WHAT TO PRODUCE
Return each record unchanged and drop the images.

EXTRACTED INFORMATION Block Start

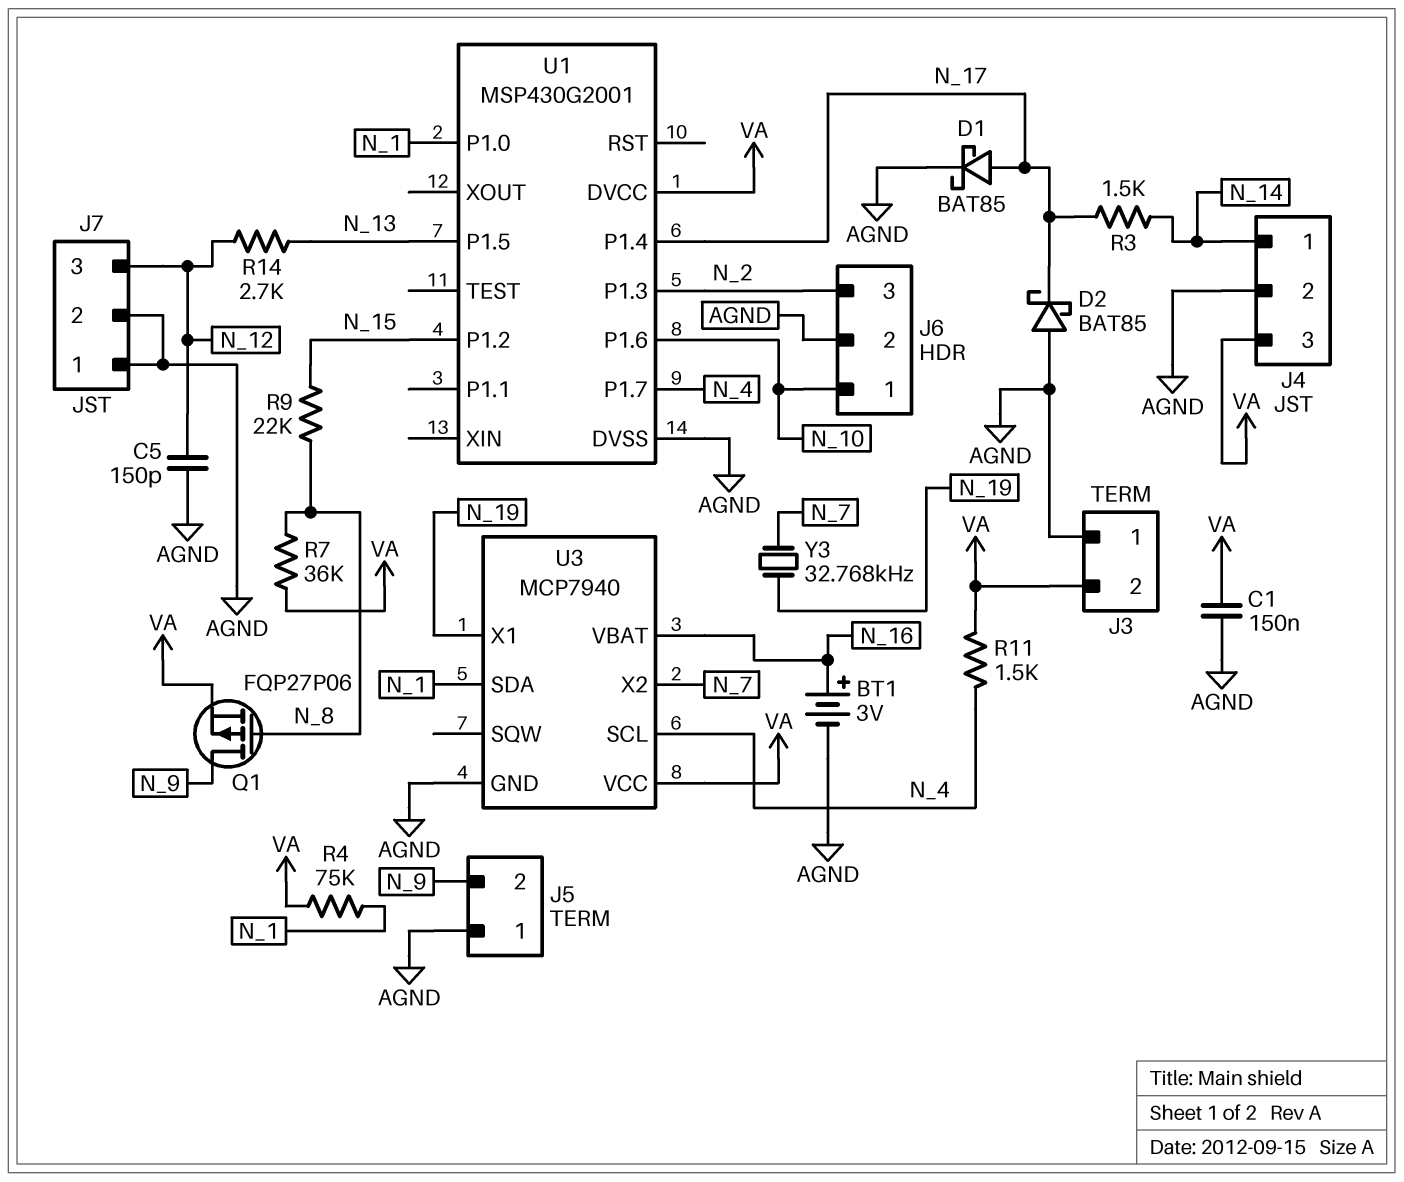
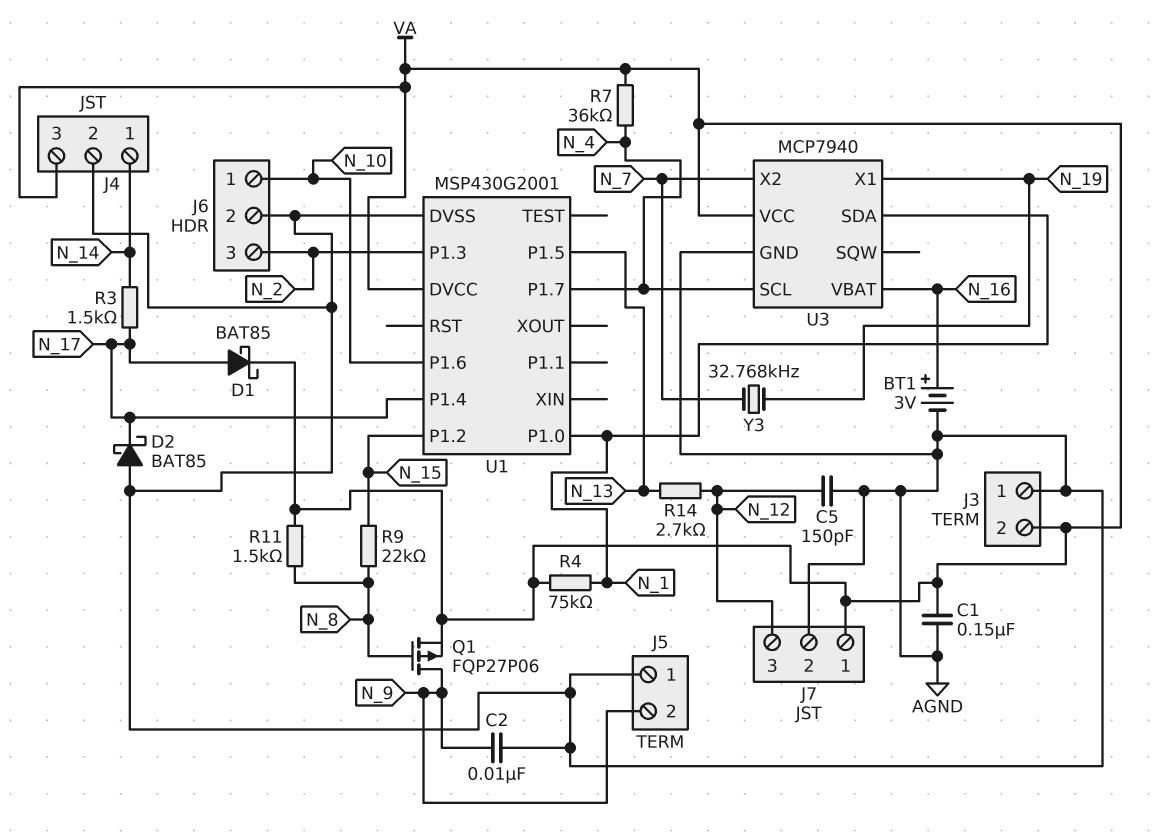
C2: none -> 10nF (AGND, N_9)
D1: schottky BAT85 (A N_17, K AGND) -> schottky BAT85 (A N_17, K VA)
J7 pin 1: AGND -> VA
R7: 36k (N_8, VA) -> 36k (N_4, VA)
R11: 1.5k (N_4, VA) -> 1.5k (N_8, VA)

EXTRACTED INFORMATION Block End

REPLY TO THE EXERCISE
C2: none -> 10nF (AGND, N_9)
D1: schottky BAT85 (A N_17, K AGND) -> schottky BAT85 (A N_17, K VA)
J7 pin 1: AGND -> VA
R7: 36k (N_8, VA) -> 36k (N_4, VA)
R11: 1.5k (N_4, VA) -> 1.5k (N_8, VA)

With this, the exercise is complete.